From the records below, extract only the lines running from the line with "IC3 pin GP5: SCL -> RESET" to the line with "TP1: none -> test point (SCL)", both lines included, reproducing them exactly.

══ Given data

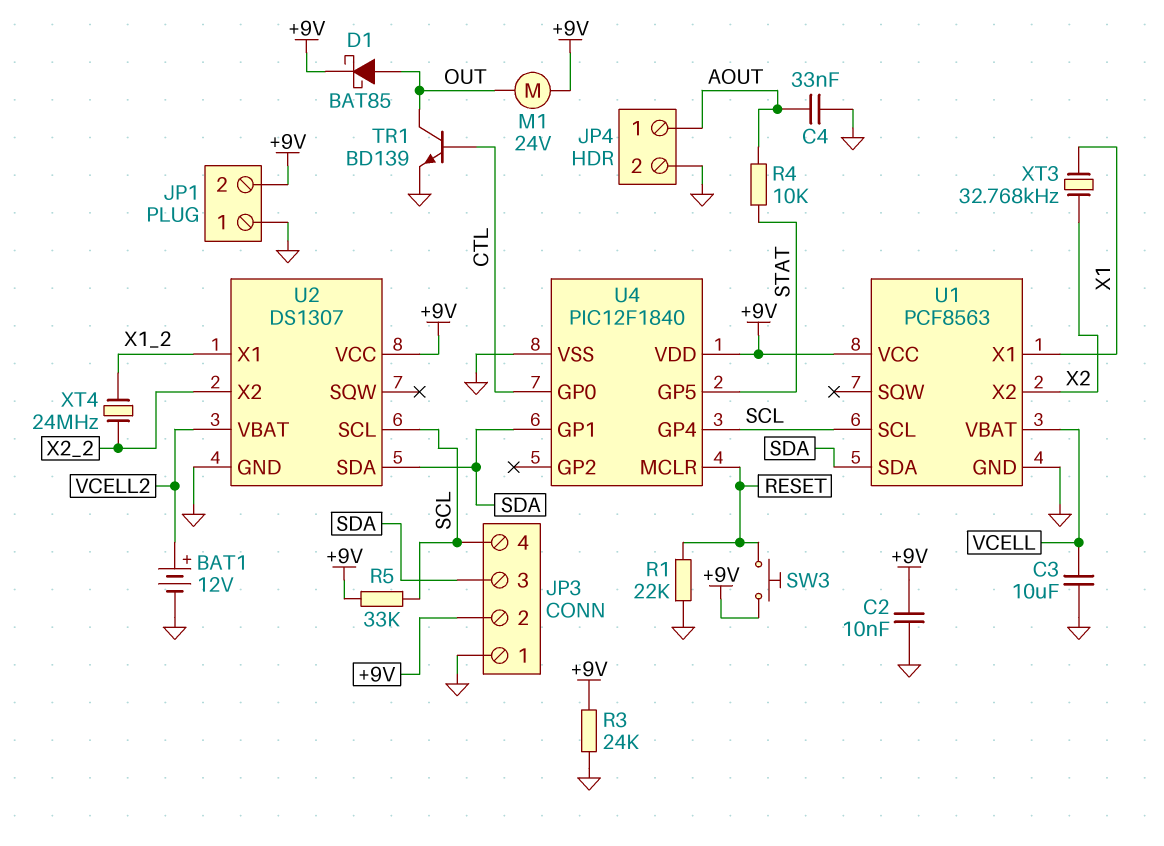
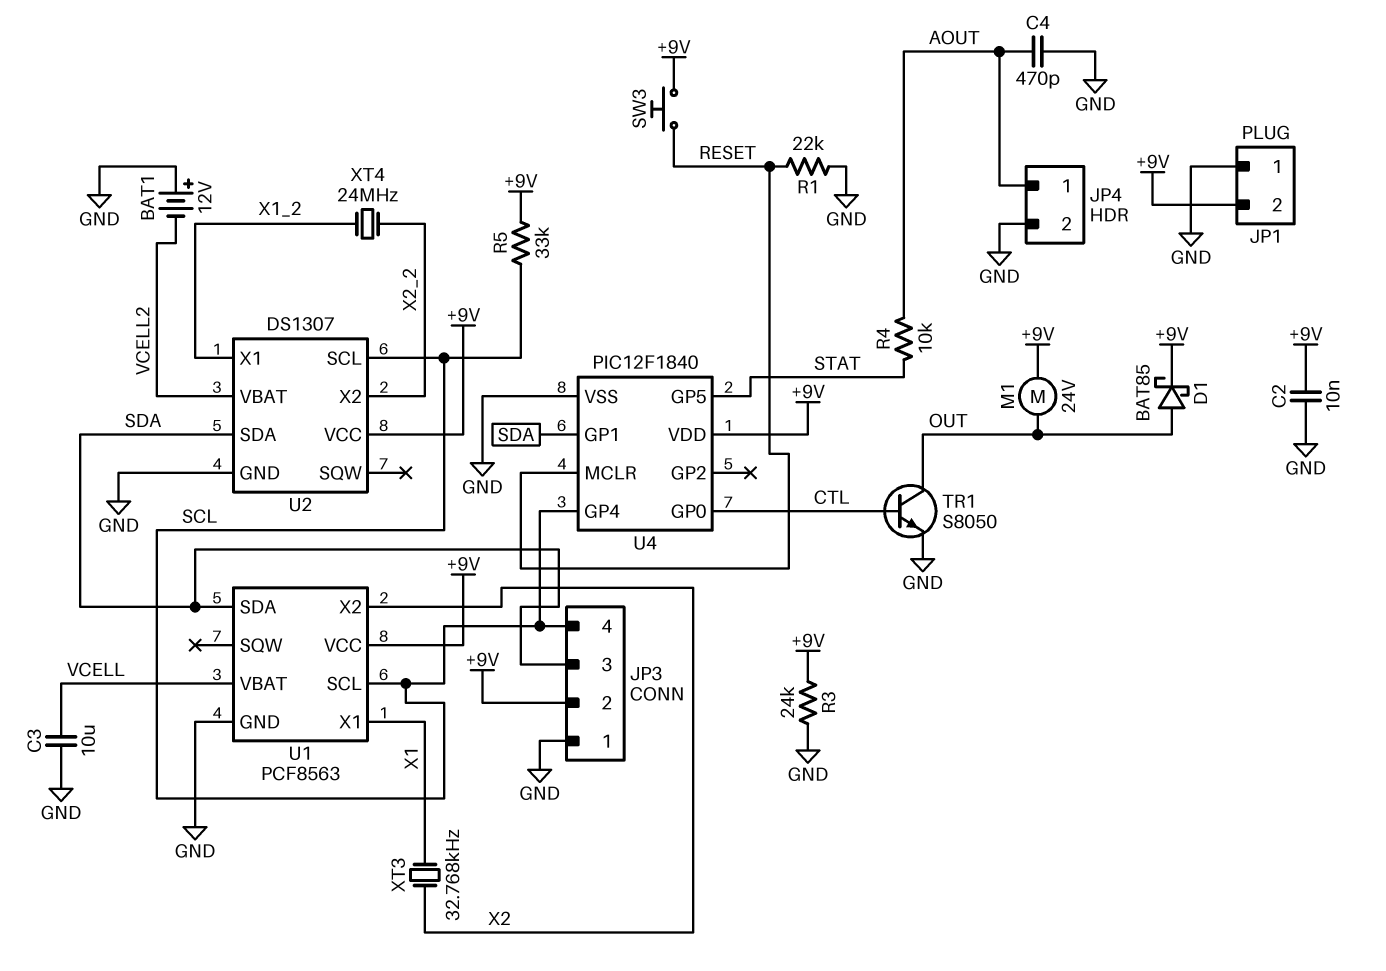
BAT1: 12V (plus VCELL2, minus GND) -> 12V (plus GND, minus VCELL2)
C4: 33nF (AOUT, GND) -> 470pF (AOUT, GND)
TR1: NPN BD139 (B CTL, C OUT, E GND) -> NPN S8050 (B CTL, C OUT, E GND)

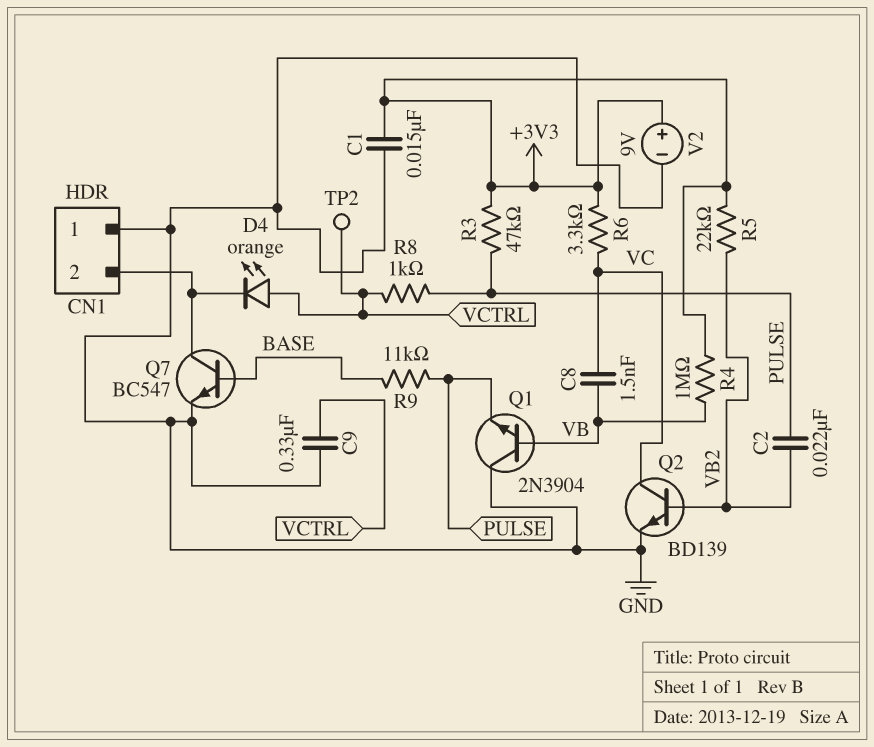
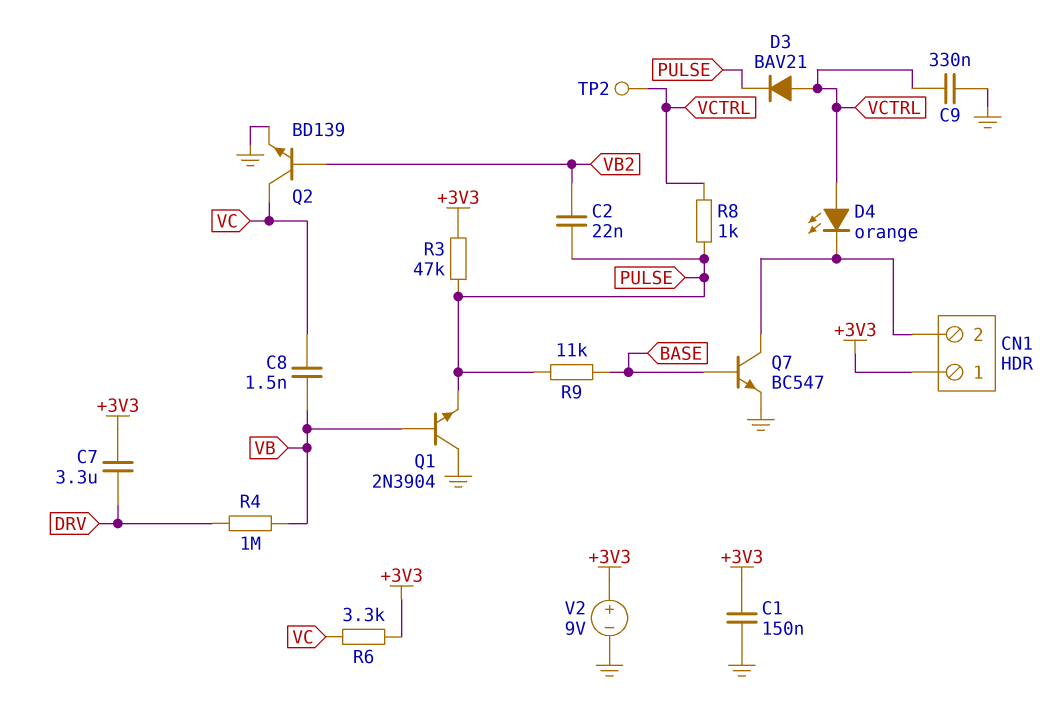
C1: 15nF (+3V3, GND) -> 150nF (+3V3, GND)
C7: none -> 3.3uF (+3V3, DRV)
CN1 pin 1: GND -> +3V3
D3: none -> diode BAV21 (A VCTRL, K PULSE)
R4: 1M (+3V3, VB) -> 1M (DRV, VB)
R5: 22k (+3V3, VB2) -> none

════
══ Given data

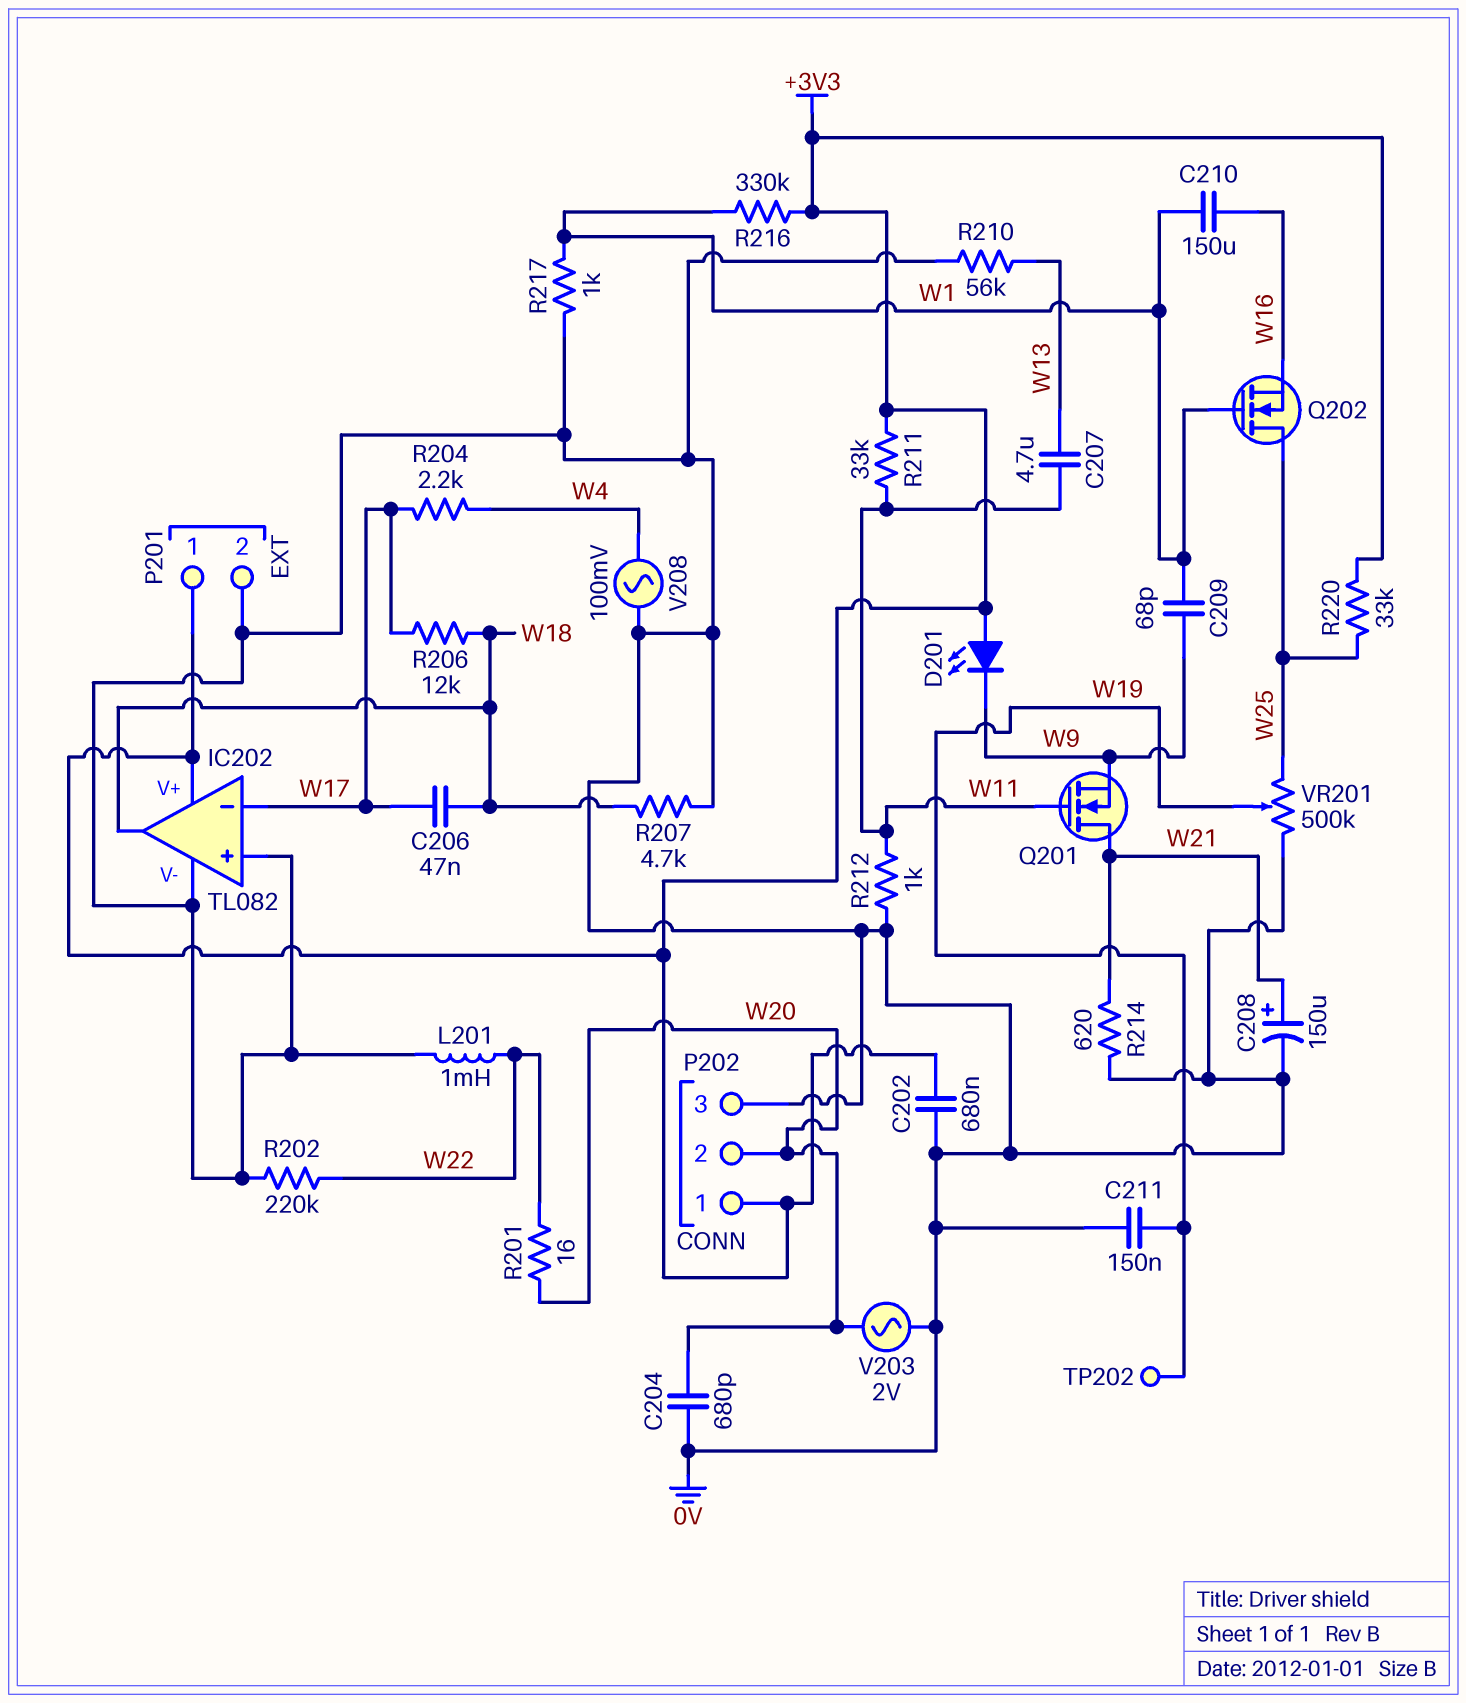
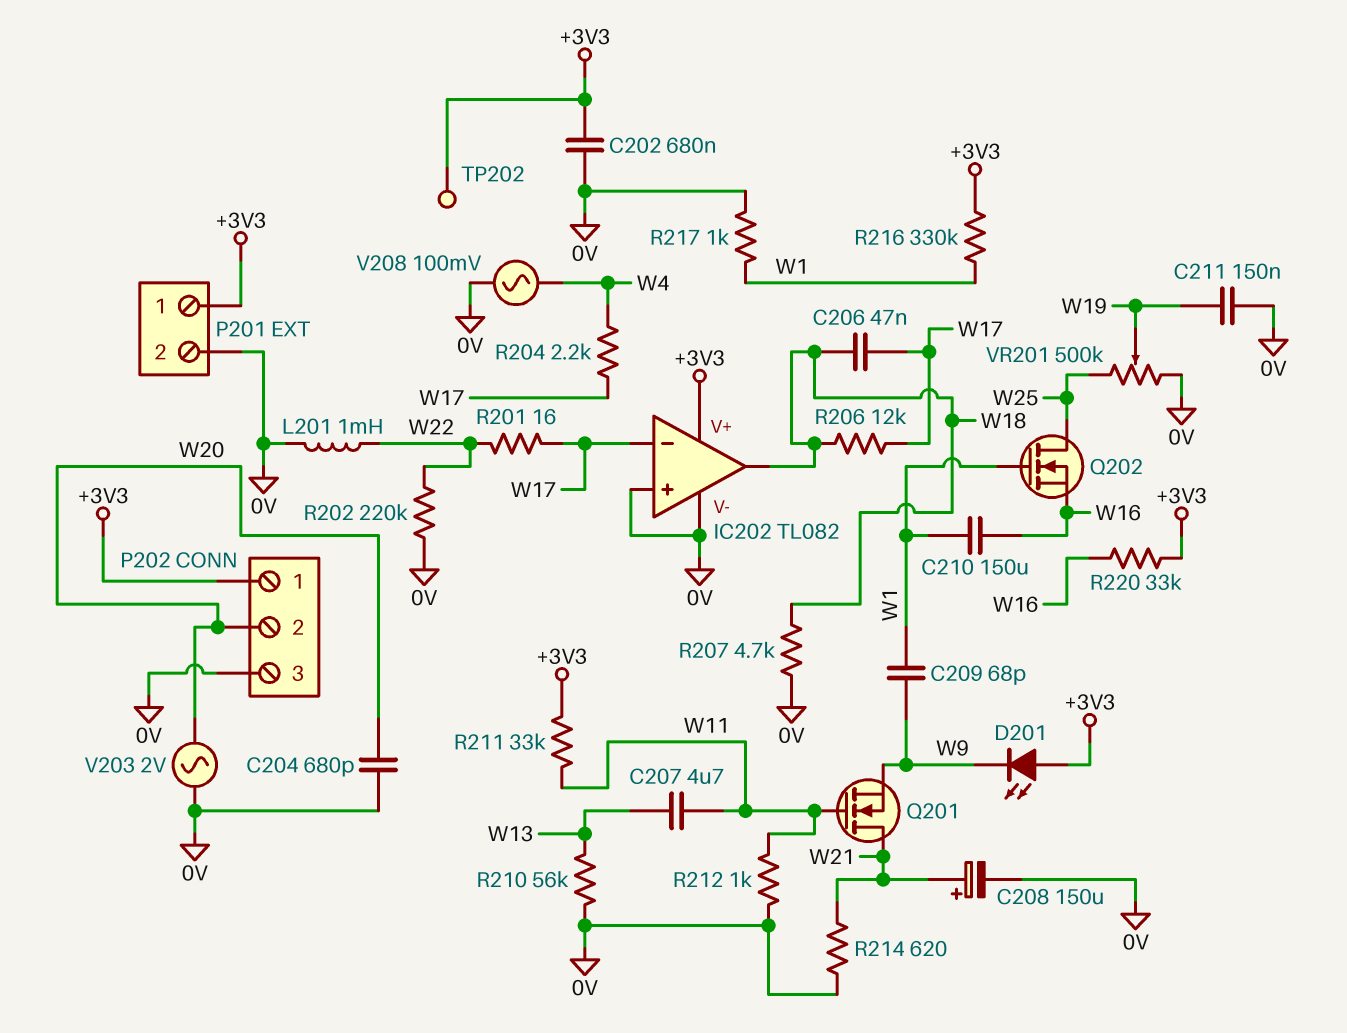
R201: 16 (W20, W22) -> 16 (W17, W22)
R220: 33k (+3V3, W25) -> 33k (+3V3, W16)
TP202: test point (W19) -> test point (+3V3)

════
══ Given data

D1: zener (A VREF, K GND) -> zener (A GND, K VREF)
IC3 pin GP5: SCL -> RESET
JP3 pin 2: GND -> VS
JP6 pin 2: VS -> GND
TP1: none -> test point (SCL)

════

Exercise response:
IC3 pin GP5: SCL -> RESET
JP3 pin 2: GND -> VS
JP6 pin 2: VS -> GND
TP1: none -> test point (SCL)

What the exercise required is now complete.